--- BEGIN ---
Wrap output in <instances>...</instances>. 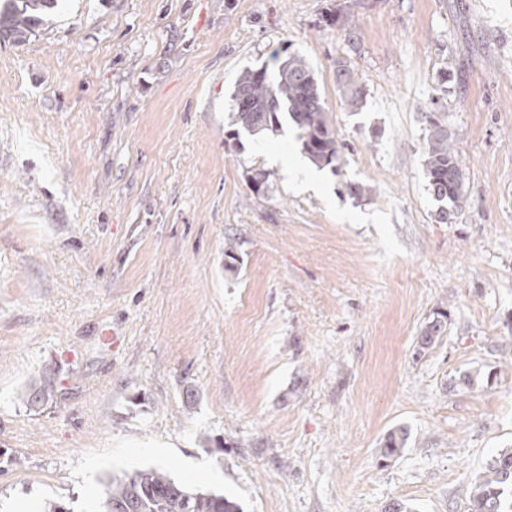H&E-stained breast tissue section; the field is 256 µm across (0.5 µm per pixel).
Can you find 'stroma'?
<instances>
[{"label": "stroma", "instance_id": "1", "mask_svg": "<svg viewBox=\"0 0 512 512\" xmlns=\"http://www.w3.org/2000/svg\"><path fill=\"white\" fill-rule=\"evenodd\" d=\"M277 50L313 68L339 171L289 124L232 142L234 85ZM510 446L512 0H61L0 41V512L149 467L243 512H466ZM336 72L338 90L344 102L351 110H358L364 95L361 86L347 68H340ZM425 114L428 134L423 173L429 193L444 204L437 212V221L447 224L457 214L463 194L462 160L453 148L448 128L435 119L436 112ZM441 317L446 318L443 313L436 312V316L431 321L425 323L421 329L418 340L420 352H425V350L431 348L444 335L445 320Z\"/></svg>", "mask_w": 512, "mask_h": 512}]
</instances>
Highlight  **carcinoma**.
<instances>
[{
  "label": "carcinoma",
  "mask_w": 512,
  "mask_h": 512,
  "mask_svg": "<svg viewBox=\"0 0 512 512\" xmlns=\"http://www.w3.org/2000/svg\"><path fill=\"white\" fill-rule=\"evenodd\" d=\"M58 0H5L0 7V40L26 41L45 22L46 11ZM272 65L247 69L239 77L233 94L232 119L235 137L276 134L282 123L291 121L297 140L309 159L321 168L337 172L342 150L323 101L319 83L310 66L299 55L271 56ZM344 102L355 111L363 101V90L350 70L336 73ZM427 138L424 147V177L432 197L442 203L437 222L446 224L457 214L463 194L462 160L453 148L448 128L426 113ZM254 195L267 190L269 174L252 169L247 176ZM445 333L441 313L425 323L418 345L425 351ZM405 433L391 432L380 449L391 458L401 453ZM97 512H241L240 506L220 493L192 491L168 472L146 468L122 478L102 482ZM467 512H512V448L493 454L472 482Z\"/></svg>",
  "instance_id": "carcinoma-1"
}]
</instances>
--- END ---
What this task involves>
Among the lines above, how many contain the string "carcinoma"? State the number alone.

Solution to the problem>
3